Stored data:
--------------------------------------------------
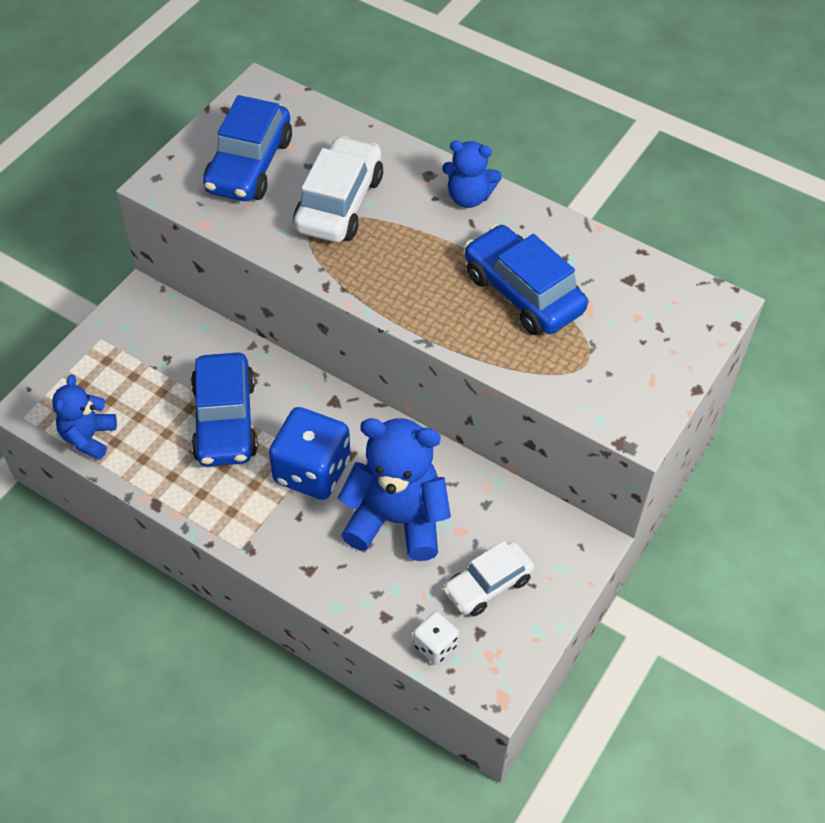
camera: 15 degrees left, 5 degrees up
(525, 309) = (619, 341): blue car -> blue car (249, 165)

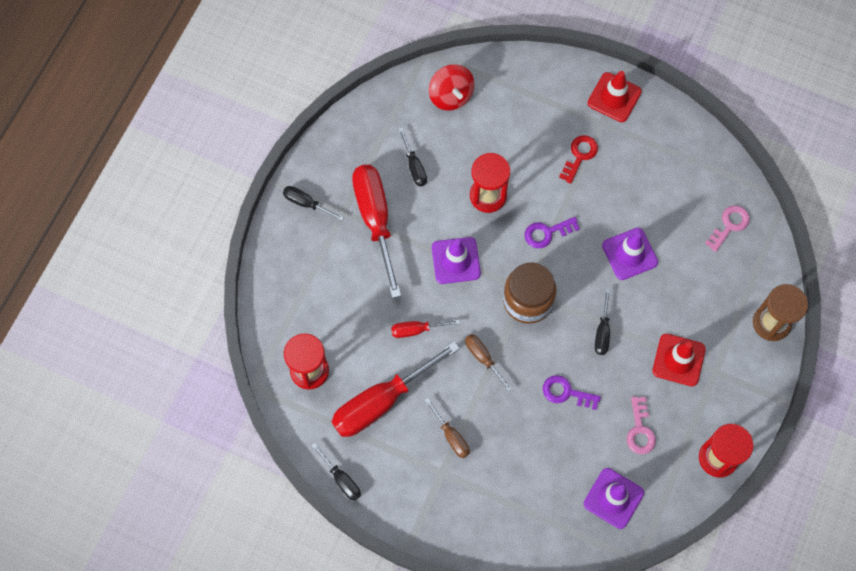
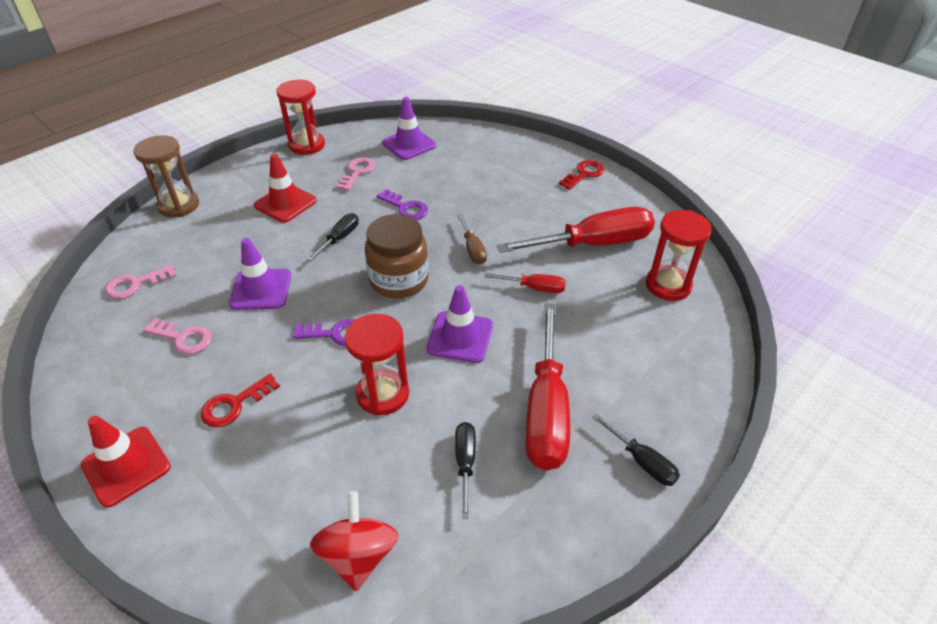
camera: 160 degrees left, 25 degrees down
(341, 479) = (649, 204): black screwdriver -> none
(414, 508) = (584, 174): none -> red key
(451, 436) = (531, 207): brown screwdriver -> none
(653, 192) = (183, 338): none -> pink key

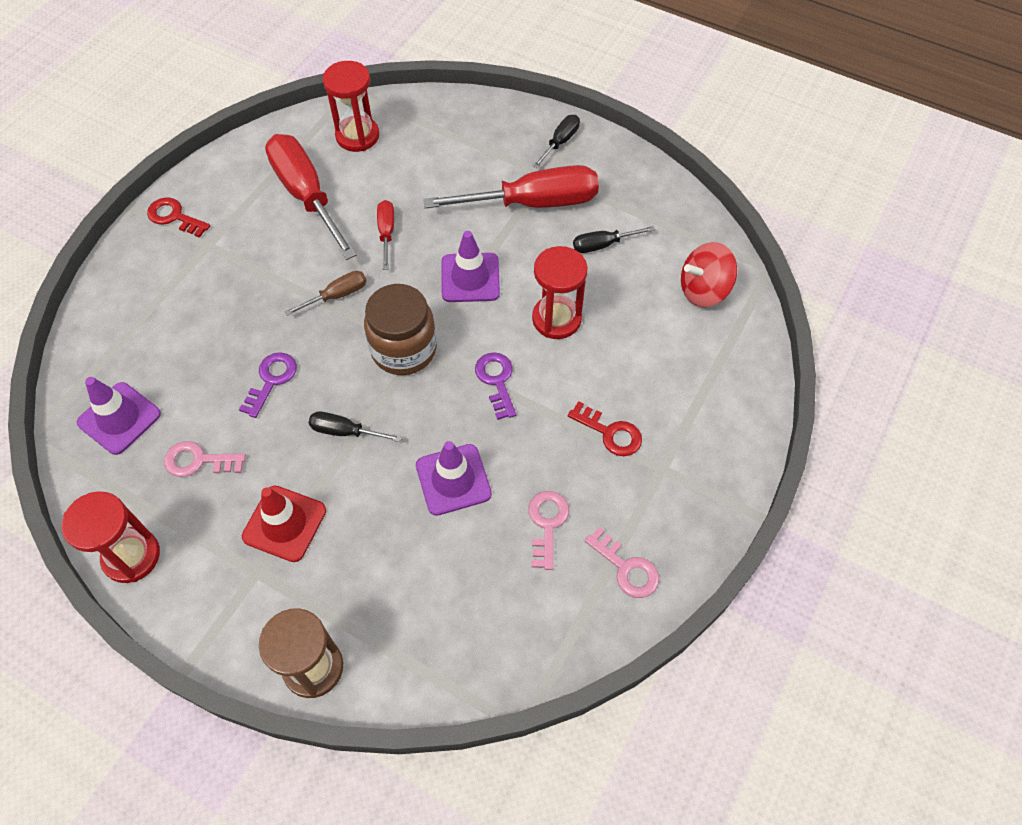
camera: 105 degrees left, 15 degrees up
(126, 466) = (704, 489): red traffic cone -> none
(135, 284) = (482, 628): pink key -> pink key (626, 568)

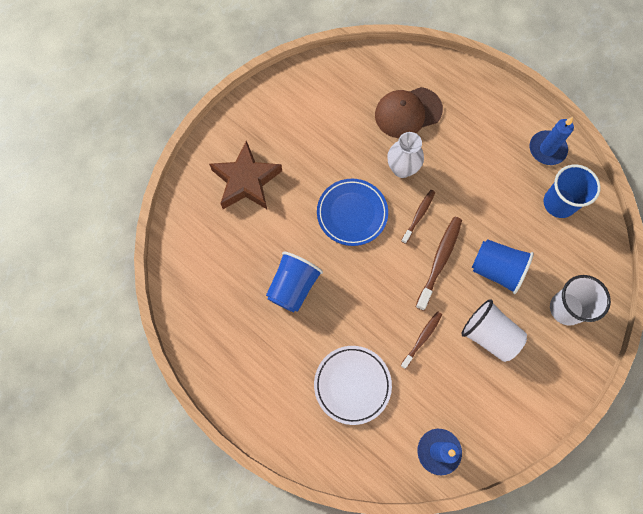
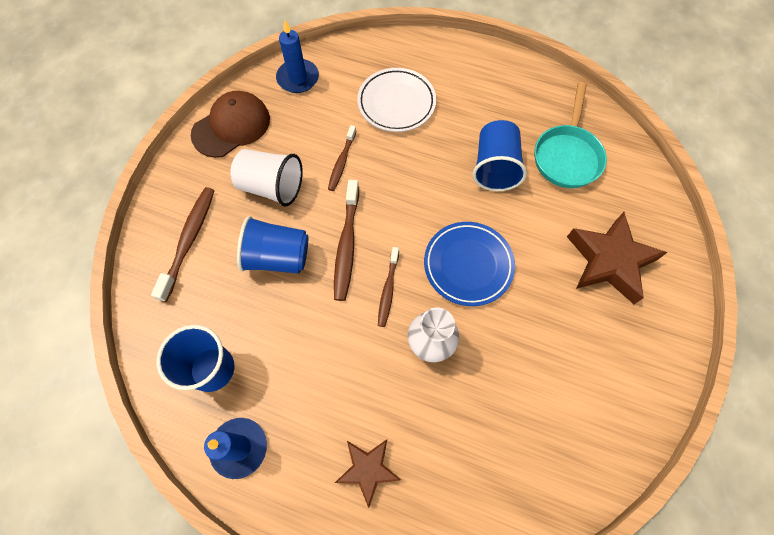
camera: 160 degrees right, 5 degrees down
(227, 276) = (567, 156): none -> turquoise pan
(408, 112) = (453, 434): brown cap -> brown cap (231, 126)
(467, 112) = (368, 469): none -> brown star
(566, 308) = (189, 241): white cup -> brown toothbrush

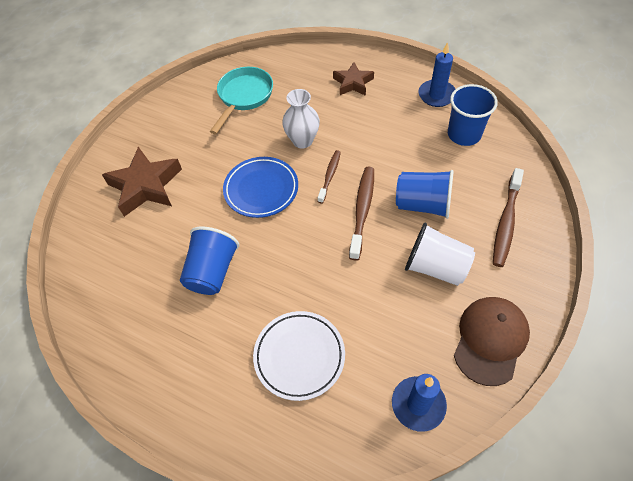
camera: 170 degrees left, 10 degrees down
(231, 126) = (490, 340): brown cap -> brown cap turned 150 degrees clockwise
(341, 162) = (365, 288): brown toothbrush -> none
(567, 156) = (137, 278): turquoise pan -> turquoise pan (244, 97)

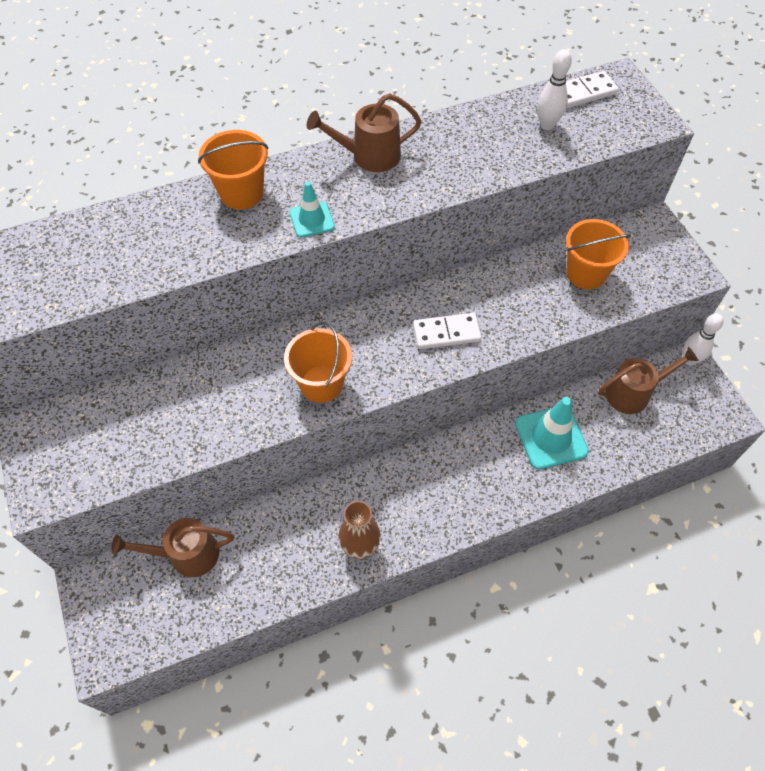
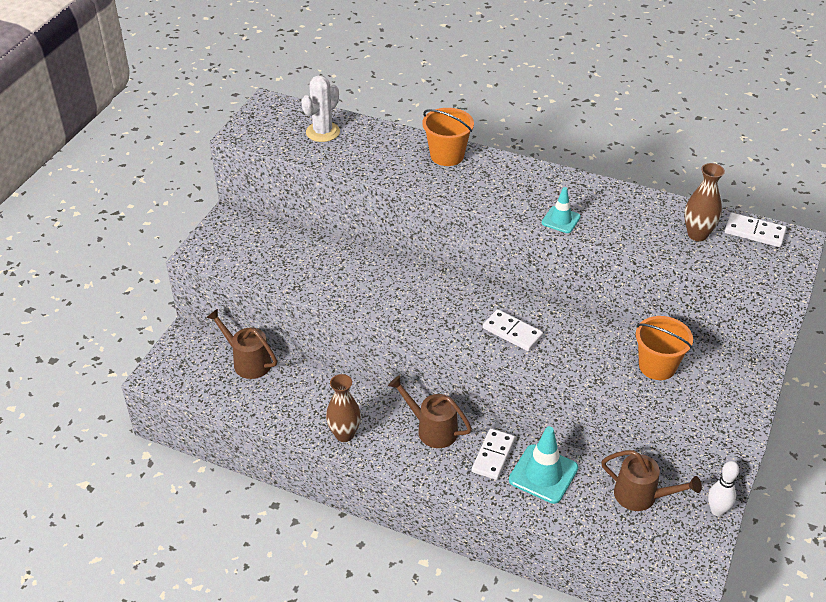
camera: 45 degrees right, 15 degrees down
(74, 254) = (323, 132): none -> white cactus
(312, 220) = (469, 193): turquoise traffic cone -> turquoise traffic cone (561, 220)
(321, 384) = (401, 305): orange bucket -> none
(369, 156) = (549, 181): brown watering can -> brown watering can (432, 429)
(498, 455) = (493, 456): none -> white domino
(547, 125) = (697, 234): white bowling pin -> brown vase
--------------------------------------------------
Task directions: Your answer should be every line above that contains the word "down".

Written answer:
camera: 160 degrees left, 25 degrees down
camera: 160 degrees right, 5 degrees down
camera: 170 degrees left, 10 degrees down
camera: 45 degrees right, 15 degrees down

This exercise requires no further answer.